> **RECORDS PROVIDED**
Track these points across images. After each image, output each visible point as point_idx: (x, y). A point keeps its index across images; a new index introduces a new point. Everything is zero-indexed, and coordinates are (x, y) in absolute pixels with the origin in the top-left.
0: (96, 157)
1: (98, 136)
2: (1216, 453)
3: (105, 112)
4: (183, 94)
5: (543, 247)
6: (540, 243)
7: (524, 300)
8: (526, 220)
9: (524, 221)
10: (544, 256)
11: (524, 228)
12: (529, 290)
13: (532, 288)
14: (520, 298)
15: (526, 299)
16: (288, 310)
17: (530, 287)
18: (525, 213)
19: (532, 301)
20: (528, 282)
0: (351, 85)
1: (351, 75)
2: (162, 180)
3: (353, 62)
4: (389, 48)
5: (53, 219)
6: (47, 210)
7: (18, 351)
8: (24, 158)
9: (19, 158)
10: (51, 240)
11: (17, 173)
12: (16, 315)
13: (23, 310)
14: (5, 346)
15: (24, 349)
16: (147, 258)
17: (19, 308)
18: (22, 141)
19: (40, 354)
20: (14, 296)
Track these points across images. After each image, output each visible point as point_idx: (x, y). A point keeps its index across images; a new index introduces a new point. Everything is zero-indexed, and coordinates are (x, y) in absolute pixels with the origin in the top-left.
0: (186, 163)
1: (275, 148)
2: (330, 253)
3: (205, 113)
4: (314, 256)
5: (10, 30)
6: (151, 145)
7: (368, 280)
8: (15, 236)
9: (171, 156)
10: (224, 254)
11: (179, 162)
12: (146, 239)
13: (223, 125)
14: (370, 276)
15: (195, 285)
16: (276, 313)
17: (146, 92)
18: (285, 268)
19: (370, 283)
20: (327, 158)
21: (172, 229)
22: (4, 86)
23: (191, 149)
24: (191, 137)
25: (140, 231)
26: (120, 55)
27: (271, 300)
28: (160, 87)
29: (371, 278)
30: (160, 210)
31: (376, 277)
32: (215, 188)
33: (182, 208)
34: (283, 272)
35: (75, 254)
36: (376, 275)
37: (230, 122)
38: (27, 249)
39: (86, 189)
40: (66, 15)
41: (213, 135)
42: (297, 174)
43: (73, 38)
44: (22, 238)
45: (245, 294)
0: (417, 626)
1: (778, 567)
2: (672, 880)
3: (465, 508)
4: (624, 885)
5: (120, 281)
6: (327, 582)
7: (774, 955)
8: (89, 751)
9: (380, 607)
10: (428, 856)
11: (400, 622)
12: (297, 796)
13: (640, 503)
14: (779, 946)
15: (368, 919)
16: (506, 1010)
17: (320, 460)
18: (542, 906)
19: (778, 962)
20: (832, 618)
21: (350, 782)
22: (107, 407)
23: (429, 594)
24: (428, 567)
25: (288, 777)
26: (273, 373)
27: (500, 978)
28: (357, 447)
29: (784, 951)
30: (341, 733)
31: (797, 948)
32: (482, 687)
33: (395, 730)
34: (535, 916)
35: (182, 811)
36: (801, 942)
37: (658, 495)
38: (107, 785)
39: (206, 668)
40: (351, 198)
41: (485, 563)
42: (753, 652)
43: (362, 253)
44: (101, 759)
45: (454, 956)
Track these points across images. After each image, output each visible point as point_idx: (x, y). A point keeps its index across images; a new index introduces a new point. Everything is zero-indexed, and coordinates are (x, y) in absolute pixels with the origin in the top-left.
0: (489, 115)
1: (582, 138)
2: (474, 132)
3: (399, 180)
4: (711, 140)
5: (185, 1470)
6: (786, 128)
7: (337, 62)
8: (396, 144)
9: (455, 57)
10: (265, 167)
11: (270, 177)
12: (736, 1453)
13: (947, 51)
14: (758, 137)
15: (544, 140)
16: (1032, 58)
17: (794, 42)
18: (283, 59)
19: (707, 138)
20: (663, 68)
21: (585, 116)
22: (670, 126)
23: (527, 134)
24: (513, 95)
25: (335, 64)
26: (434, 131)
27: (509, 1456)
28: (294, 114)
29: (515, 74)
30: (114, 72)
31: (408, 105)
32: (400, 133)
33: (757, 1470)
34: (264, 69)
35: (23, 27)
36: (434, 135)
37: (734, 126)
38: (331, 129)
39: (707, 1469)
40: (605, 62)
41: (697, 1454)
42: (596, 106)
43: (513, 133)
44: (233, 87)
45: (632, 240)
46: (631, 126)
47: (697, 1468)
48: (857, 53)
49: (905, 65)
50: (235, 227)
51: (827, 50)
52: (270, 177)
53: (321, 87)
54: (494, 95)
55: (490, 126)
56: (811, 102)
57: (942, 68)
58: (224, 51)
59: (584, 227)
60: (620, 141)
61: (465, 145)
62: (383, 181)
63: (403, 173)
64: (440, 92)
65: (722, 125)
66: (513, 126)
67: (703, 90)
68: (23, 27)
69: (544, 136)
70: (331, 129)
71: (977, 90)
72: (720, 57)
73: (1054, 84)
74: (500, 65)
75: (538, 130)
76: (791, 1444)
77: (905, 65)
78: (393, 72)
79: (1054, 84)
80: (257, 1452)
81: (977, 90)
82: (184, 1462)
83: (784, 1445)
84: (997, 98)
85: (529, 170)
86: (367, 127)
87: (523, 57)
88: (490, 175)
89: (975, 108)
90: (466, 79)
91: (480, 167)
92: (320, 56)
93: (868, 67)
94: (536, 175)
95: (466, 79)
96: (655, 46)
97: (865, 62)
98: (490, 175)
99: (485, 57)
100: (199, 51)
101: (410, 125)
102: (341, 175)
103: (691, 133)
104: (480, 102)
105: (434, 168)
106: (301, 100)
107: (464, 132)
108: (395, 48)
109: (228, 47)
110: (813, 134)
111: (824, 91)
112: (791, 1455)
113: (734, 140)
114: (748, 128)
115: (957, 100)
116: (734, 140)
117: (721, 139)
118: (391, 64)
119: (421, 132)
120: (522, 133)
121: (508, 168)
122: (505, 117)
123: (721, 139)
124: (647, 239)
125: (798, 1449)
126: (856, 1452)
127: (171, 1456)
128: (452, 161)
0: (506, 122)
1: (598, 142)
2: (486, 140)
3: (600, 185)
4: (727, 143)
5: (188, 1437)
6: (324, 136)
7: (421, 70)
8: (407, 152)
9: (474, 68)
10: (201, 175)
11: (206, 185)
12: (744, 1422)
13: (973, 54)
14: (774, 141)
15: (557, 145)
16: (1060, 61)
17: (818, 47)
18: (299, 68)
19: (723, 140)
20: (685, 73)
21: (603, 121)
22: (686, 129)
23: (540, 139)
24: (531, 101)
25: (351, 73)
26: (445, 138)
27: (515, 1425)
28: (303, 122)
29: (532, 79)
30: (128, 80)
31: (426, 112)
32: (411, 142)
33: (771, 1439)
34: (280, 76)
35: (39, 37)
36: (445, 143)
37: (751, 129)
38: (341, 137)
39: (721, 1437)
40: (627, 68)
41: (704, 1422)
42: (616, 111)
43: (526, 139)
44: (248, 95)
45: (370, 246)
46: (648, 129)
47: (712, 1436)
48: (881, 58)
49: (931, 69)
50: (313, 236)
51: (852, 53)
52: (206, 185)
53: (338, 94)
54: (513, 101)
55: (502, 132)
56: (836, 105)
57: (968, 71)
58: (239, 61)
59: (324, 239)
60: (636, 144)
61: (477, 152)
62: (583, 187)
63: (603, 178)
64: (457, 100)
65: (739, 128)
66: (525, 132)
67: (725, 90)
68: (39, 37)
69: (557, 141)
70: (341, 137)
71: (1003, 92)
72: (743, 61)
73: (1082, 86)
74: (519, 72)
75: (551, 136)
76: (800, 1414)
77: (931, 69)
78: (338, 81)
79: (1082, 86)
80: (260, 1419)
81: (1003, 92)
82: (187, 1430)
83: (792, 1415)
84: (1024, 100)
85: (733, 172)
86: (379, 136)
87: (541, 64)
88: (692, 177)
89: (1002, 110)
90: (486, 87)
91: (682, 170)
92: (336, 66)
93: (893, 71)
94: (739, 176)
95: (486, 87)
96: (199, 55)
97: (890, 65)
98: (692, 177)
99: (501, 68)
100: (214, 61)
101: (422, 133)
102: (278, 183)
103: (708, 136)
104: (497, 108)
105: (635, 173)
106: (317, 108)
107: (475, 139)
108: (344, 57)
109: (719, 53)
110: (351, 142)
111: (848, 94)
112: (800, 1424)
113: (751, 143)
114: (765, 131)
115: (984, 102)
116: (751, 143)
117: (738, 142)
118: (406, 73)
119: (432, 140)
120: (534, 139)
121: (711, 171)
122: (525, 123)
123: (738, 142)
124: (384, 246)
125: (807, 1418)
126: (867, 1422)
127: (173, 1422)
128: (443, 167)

> **WRITTEN TASK**
Render the records from their first line through the line containing "15: (24, 349)", inclusive, as a Markdown table with a Row column numbering each line and a Line column holding the line itself. Leave out any blank lines.

> **OUTPUT FOR THIS TASK**
| Row | Line |
|---|---|
| 1 | Track these points across images. After each image, output each visible point as point_idx: (x, y). A point keeps its index across images; a new index introduces a new point. Everything is zero-indexed, and coordinates are (x, y) in absolute pixels with the origin in the top-left. |
| 2 | 0: (96, 157) |
| 3 | 1: (98, 136) |
| 4 | 2: (1216, 453) |
| 5 | 3: (105, 112) |
| 6 | 4: (183, 94) |
| 7 | 5: (543, 247) |
| 8 | 6: (540, 243) |
| 9 | 7: (524, 300) |
| 10 | 8: (526, 220) |
| 11 | 9: (524, 221) |
| 12 | 10: (544, 256) |
| 13 | 11: (524, 228) |
| 14 | 12: (529, 290) |
| 15 | 13: (532, 288) |
| 16 | 14: (520, 298) |
| 17 | 15: (526, 299) |
| 18 | 16: (288, 310) |
| 19 | 17: (530, 287) |
| 20 | 18: (525, 213) |
| 21 | 19: (532, 301) |
| 22 | 20: (528, 282) |
| 23 | 0: (351, 85) |
| 24 | 1: (351, 75) |
| 25 | 2: (162, 180) |
| 26 | 3: (353, 62) |
| 27 | 4: (389, 48) |
| 28 | 5: (53, 219) |
| 29 | 6: (47, 210) |
| 30 | 7: (18, 351) |
| 31 | 8: (24, 158) |
| 32 | 9: (19, 158) |
| 33 | 10: (51, 240) |
| 34 | 11: (17, 173) |
| 35 | 12: (16, 315) |
| 36 | 13: (23, 310) |
| 37 | 14: (5, 346) |
| 38 | 15: (24, 349) |